Extracted entries:
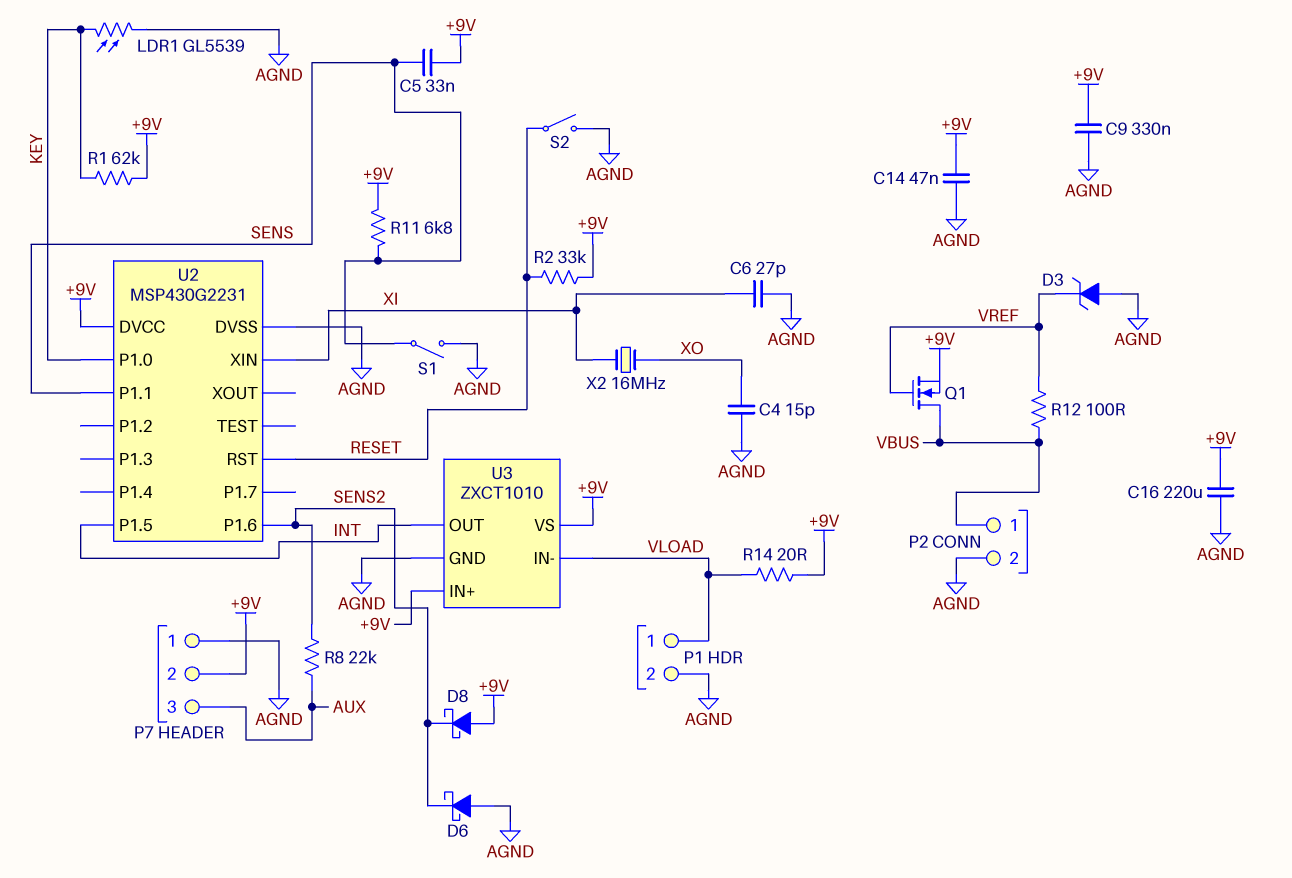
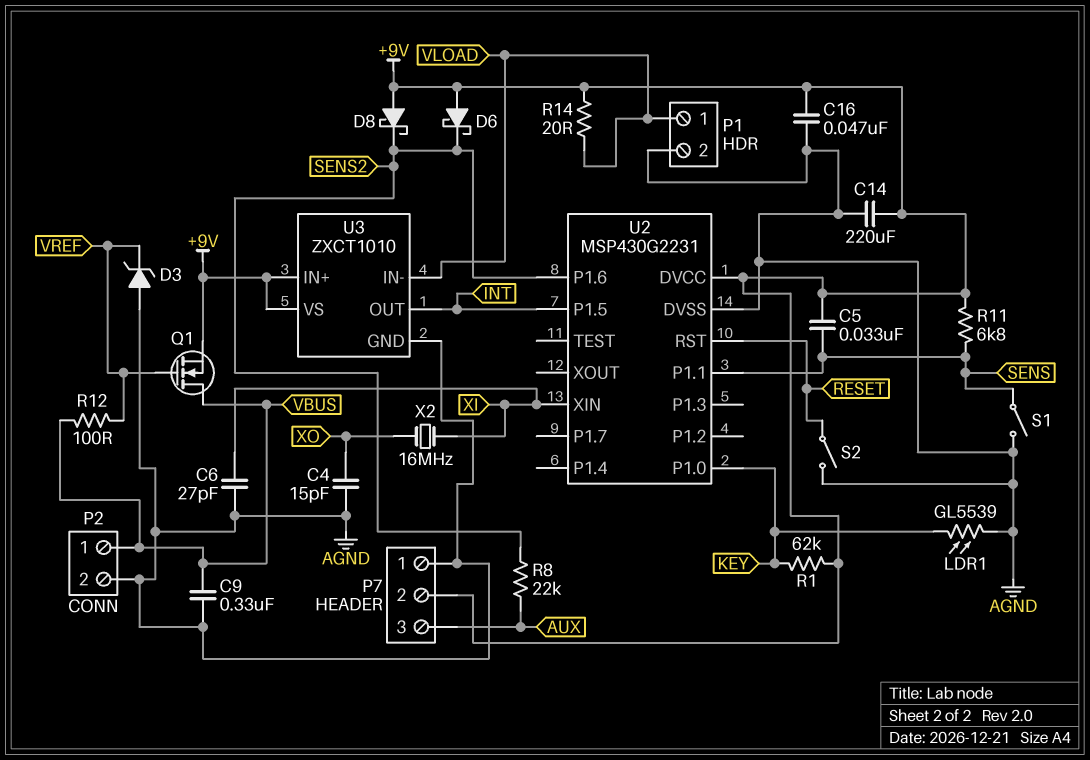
C9: 330nF (+9V, AGND) -> 330nF (AGND, VBUS)
C14: 47nF (+9V, AGND) -> 220uF (+9V, AGND)
C16: 220uF (+9V, AGND) -> 47nF (+9V, AGND)
D6: schottky (A AGND, K SENS2) -> schottky (A +9V, K SENS2)
R2: 33k (+9V, RESET) -> none

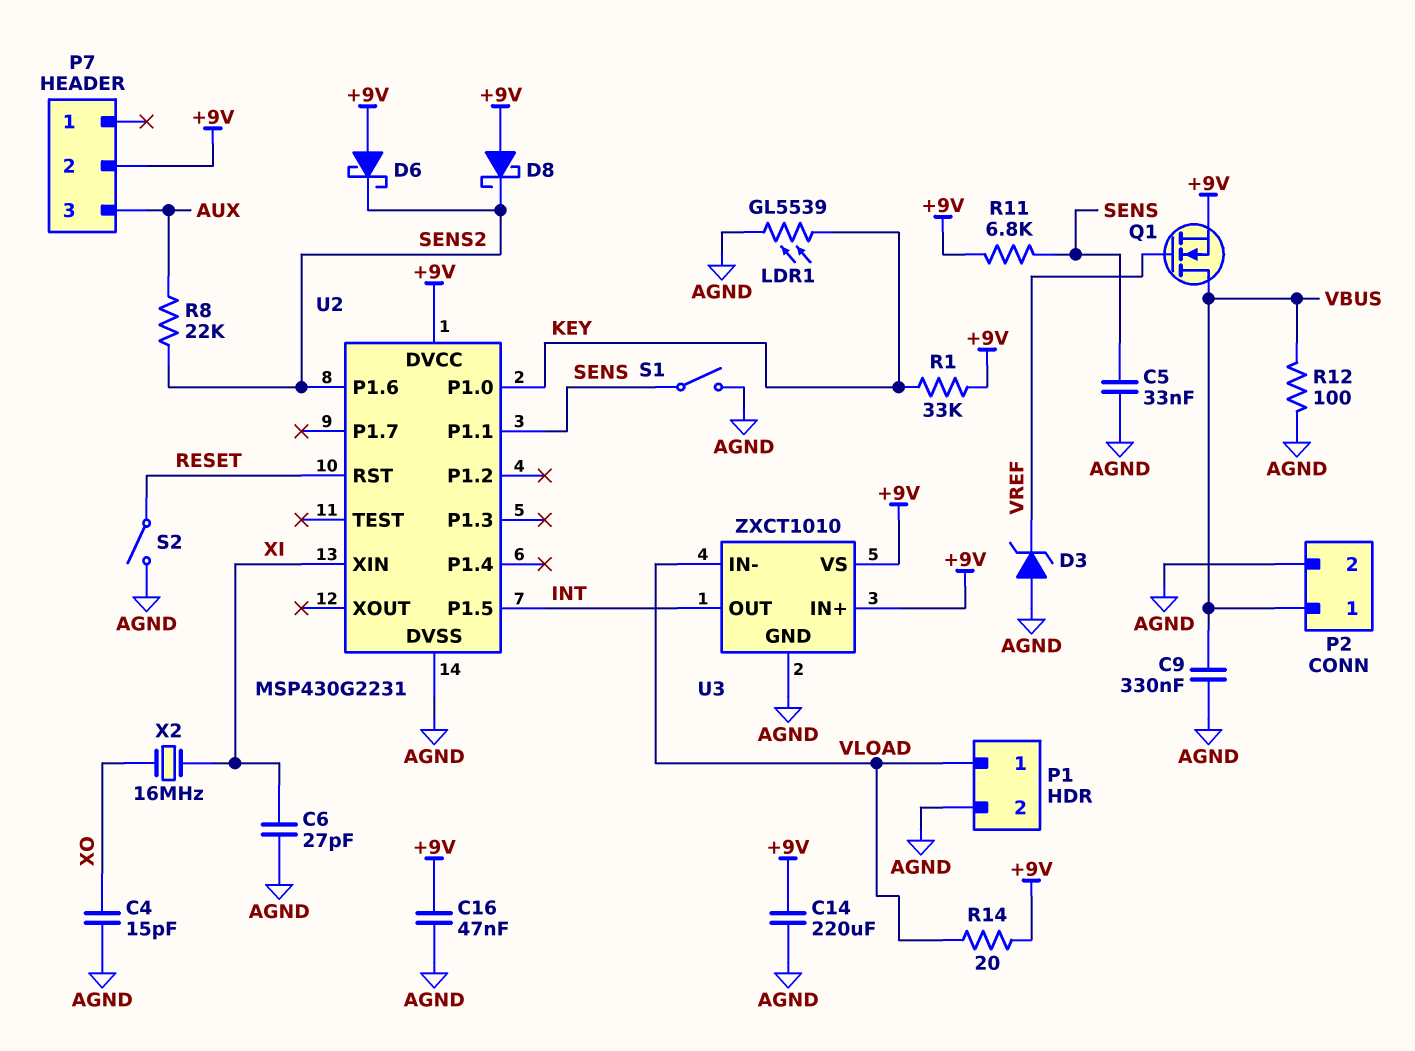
C5: 33nF (+9V, SENS) -> 33nF (AGND, SENS)
P7 pin 1: AGND -> none
R1: 62k (+9V, KEY) -> 33k (+9V, KEY)
R12: 100 (VBUS, VREF) -> 100 (AGND, VBUS)

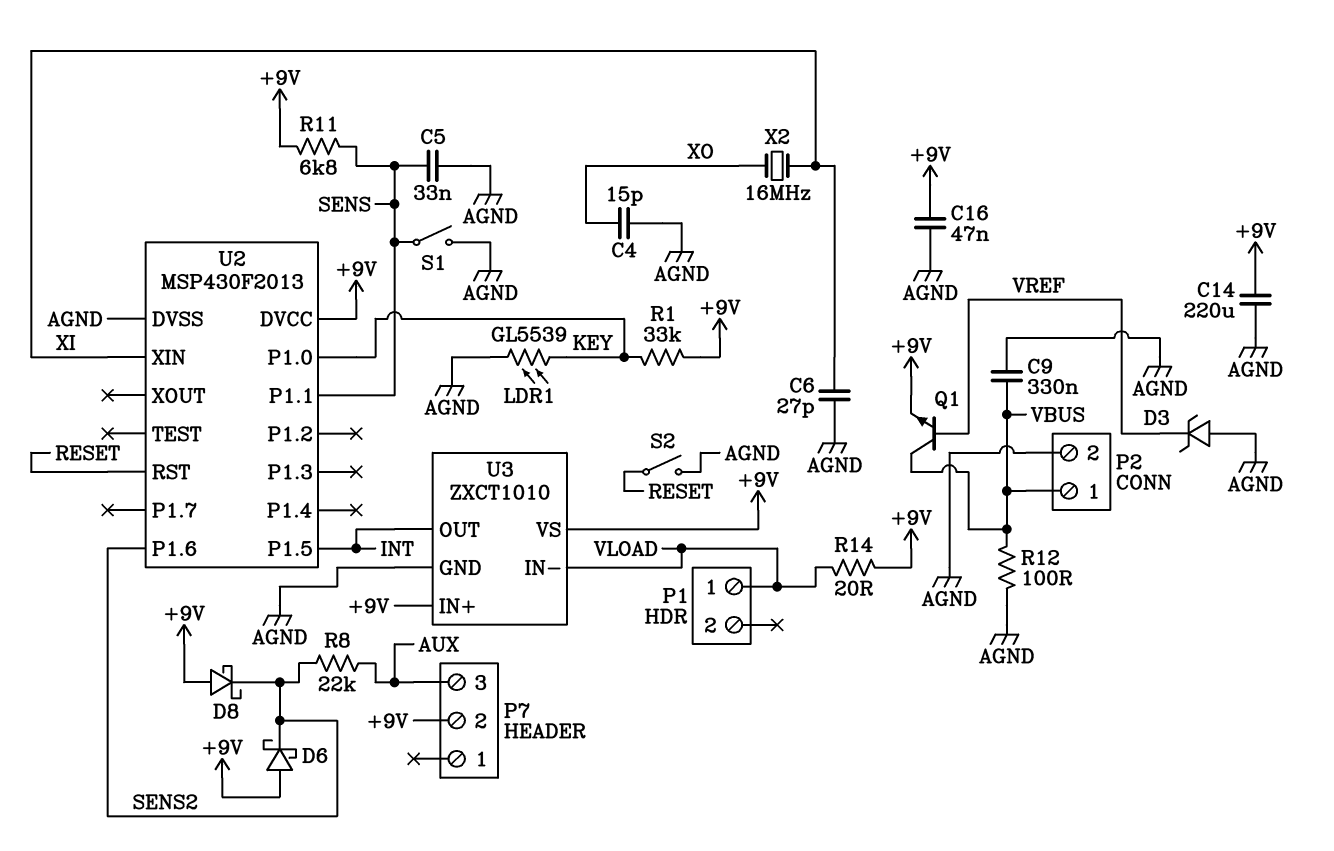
P1 pin 2: AGND -> none
Q1: NMOS (G VREF, D VBUS, S +9V) -> NPN (B VREF, C VBUS, E +9V)
U2: MSP430G2231 -> MSP430F2013

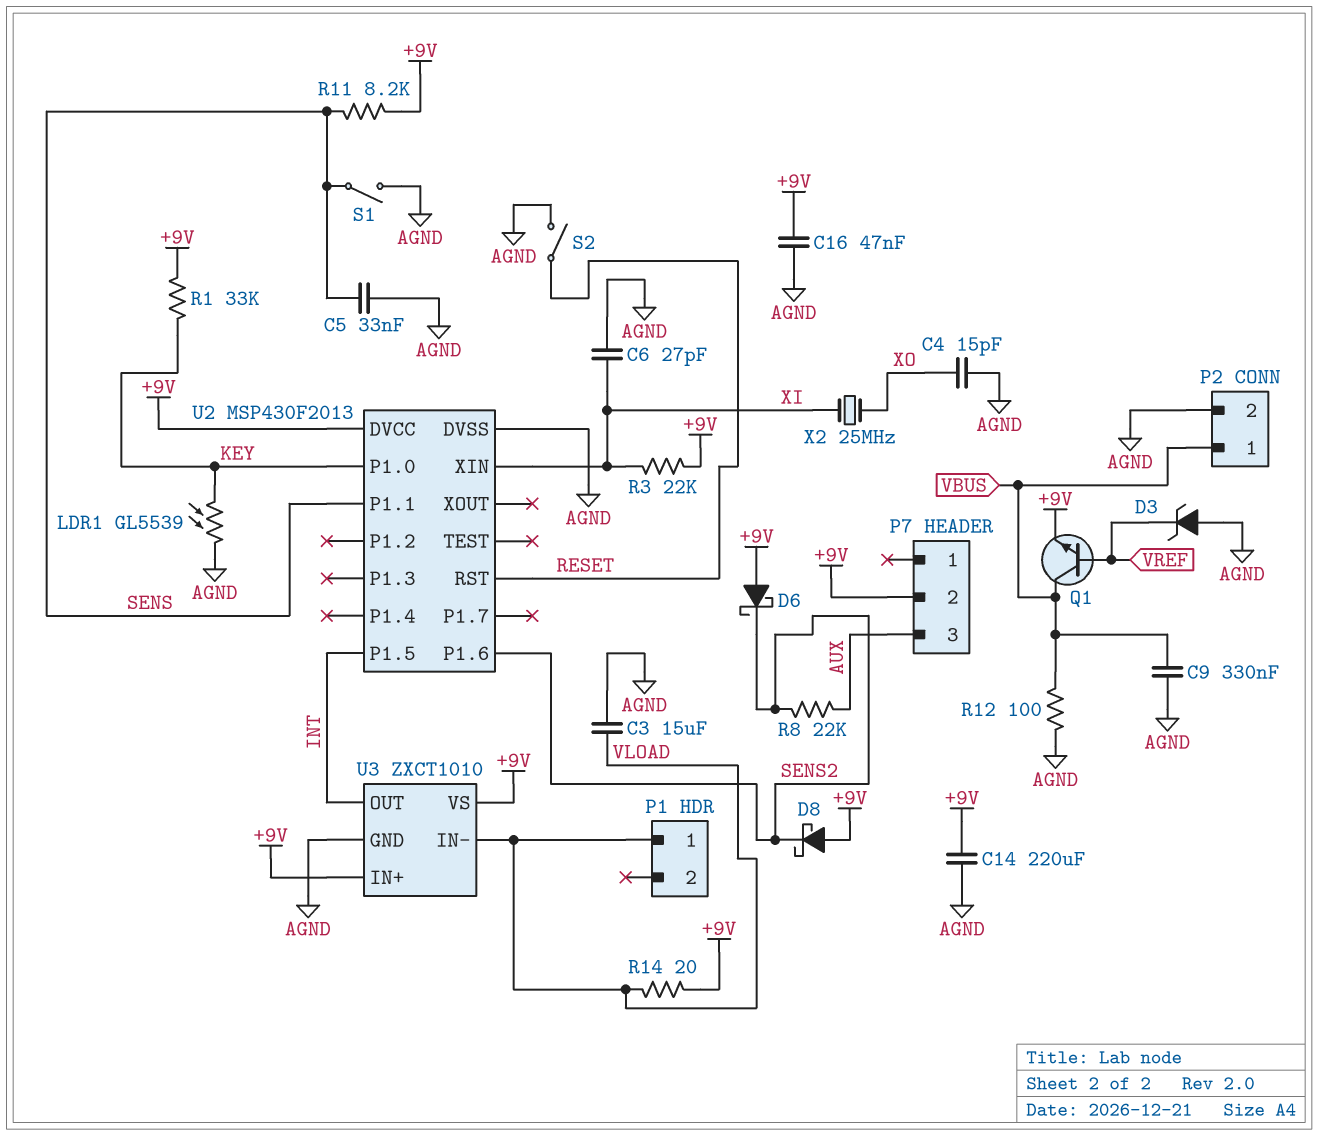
C3: none -> 15uF (AGND, VLOAD)
R3: none -> 22k (+9V, XI)
R11: 6.8k (+9V, SENS) -> 8.2k (+9V, SENS)
X2: 16MHz (XI, XO) -> 25MHz (XI, XO)

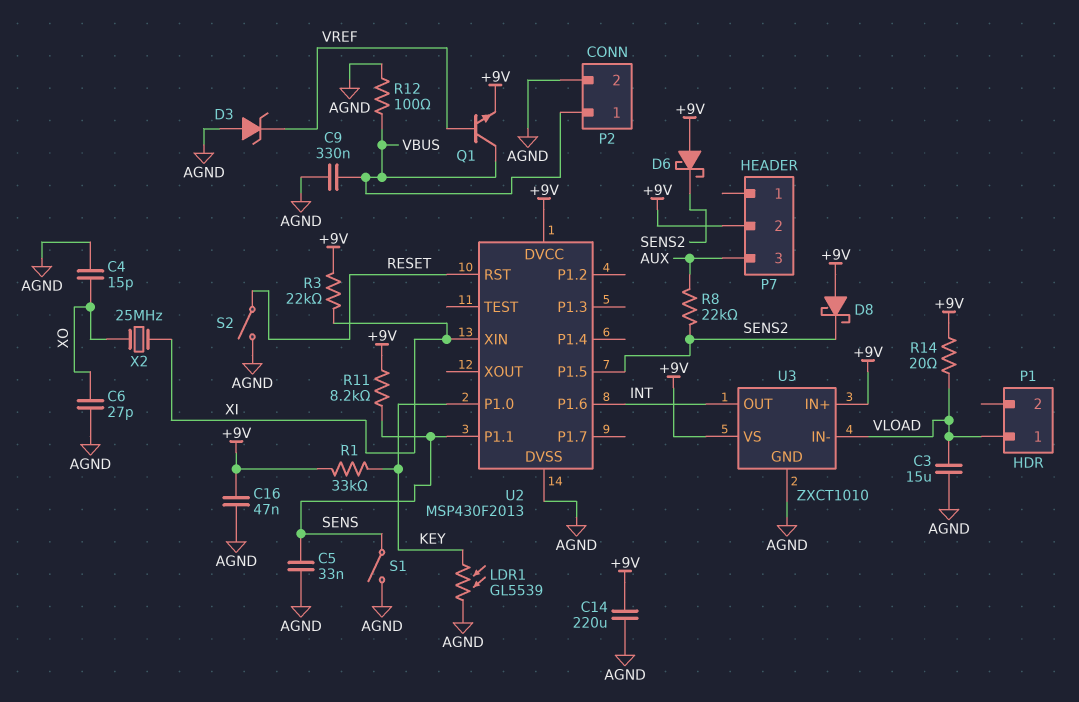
C6: 27pF (AGND, XI) -> 27pF (AGND, XO)
U2 pin P1.5: INT -> SENS2
U2 pin P1.6: SENS2 -> INT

Task goal:
Please repeat the lines above from the line containing "R2: 33k (+9V, RESET) -> none" through the final line, both included, exactly as they stand and without pictures.

Solution:
R2: 33k (+9V, RESET) -> none

C5: 33nF (+9V, SENS) -> 33nF (AGND, SENS)
P7 pin 1: AGND -> none
R1: 62k (+9V, KEY) -> 33k (+9V, KEY)
R12: 100 (VBUS, VREF) -> 100 (AGND, VBUS)

P1 pin 2: AGND -> none
Q1: NMOS (G VREF, D VBUS, S +9V) -> NPN (B VREF, C VBUS, E +9V)
U2: MSP430G2231 -> MSP430F2013

C3: none -> 15uF (AGND, VLOAD)
R3: none -> 22k (+9V, XI)
R11: 6.8k (+9V, SENS) -> 8.2k (+9V, SENS)
X2: 16MHz (XI, XO) -> 25MHz (XI, XO)

C6: 27pF (AGND, XI) -> 27pF (AGND, XO)
U2 pin P1.5: INT -> SENS2
U2 pin P1.6: SENS2 -> INT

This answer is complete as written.